→ **Work task**
Only the pictures are to be dropped; the rest of the data below is to be duplicated exactly.

→ **Stored data**
* * * * * * *
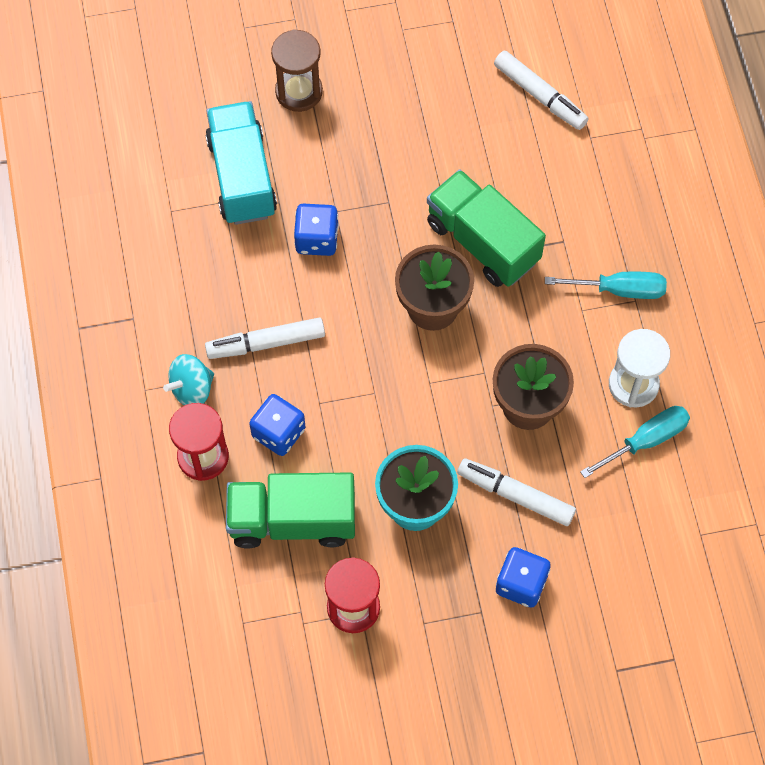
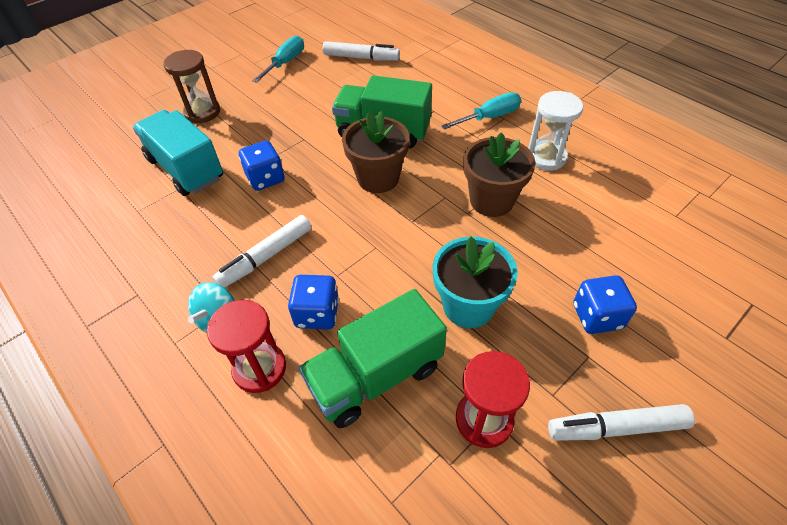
camera: 30 degrees left, 15 degrees down
(515, 495) = (535, 258): white marker -> white marker (616, 427)
(646, 440) = (585, 182): turquoise screwdriver -> turquoise screwdriver (285, 63)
* * * * * * *
→ **Solution**
camera: 30 degrees left, 15 degrees down
(515, 495) = (535, 258): white marker -> white marker (616, 427)
(646, 440) = (585, 182): turquoise screwdriver -> turquoise screwdriver (285, 63)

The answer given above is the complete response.